Material for this task ::

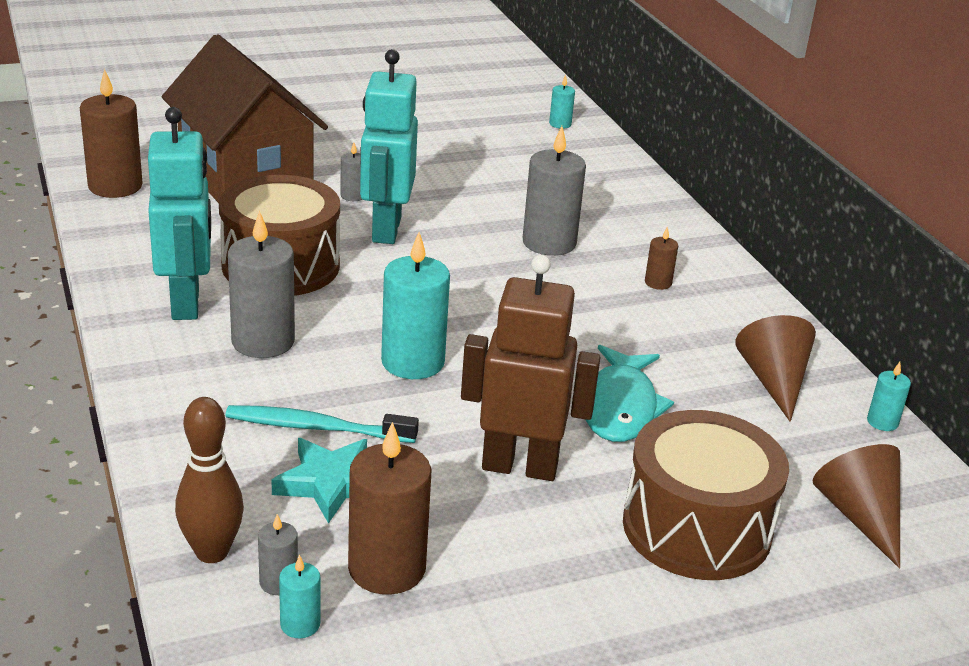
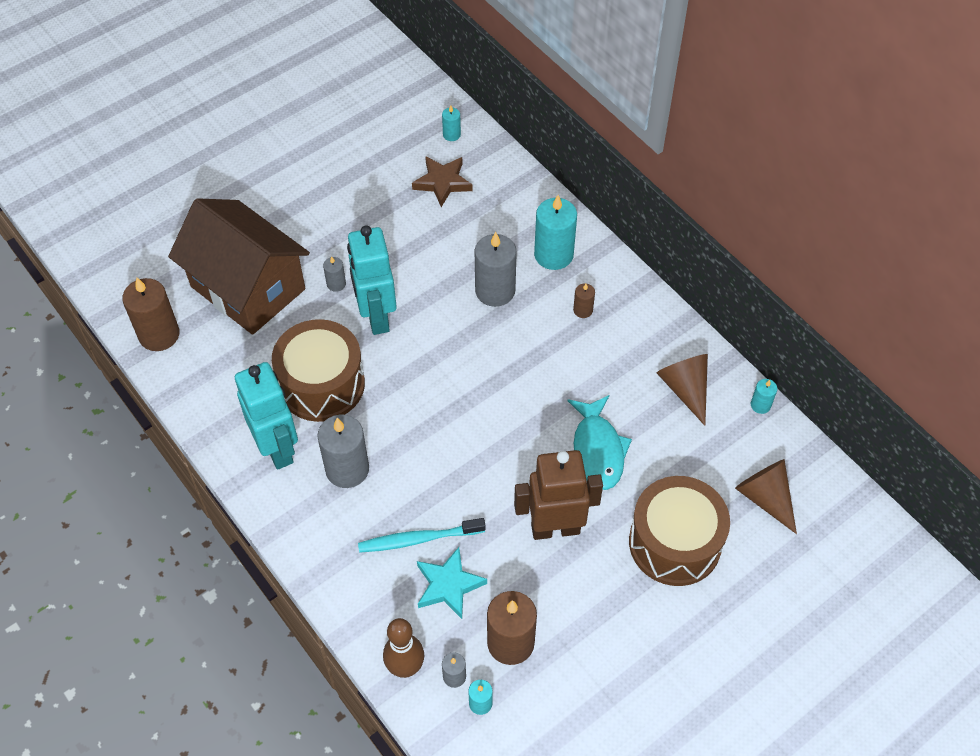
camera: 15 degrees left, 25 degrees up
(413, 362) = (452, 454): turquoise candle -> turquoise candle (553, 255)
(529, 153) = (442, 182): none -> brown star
--
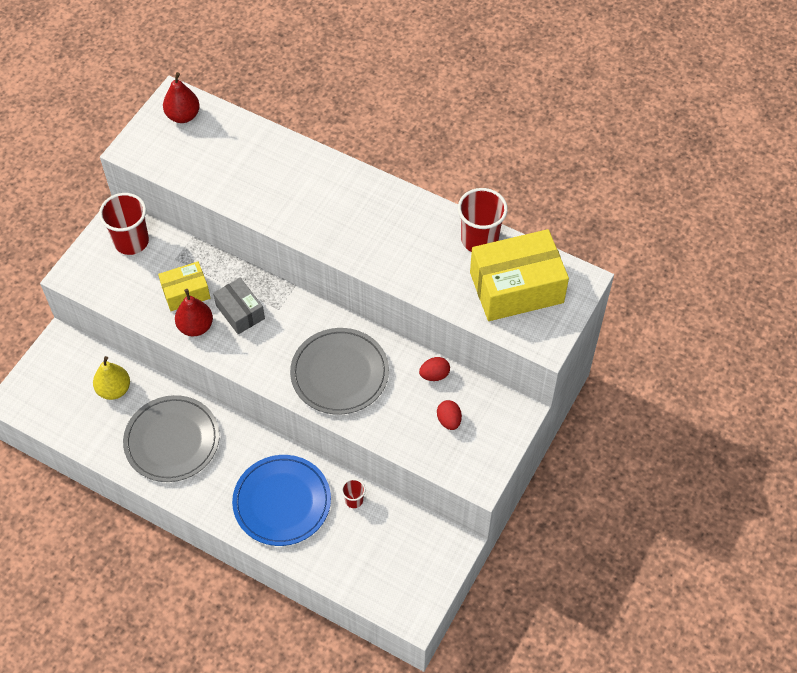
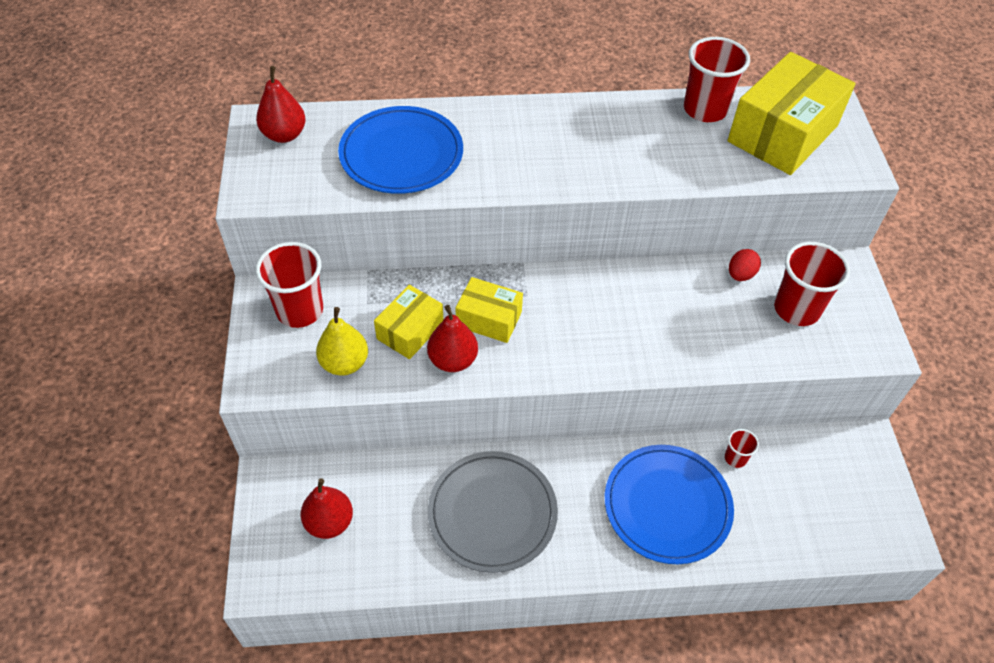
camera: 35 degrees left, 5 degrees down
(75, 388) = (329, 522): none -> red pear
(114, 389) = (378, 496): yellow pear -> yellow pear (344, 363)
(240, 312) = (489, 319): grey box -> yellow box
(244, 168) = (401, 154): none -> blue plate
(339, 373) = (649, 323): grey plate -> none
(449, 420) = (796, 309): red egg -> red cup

Exercise directions :: Everything from the line with "(244, 168) = (401, 154): none -> blue plate" through the line with "(449, 420) = (796, 309): red egg -> red cup" in the listing above must be retyped exactly, with nothing added.

Exercise response ::
(244, 168) = (401, 154): none -> blue plate
(339, 373) = (649, 323): grey plate -> none
(449, 420) = (796, 309): red egg -> red cup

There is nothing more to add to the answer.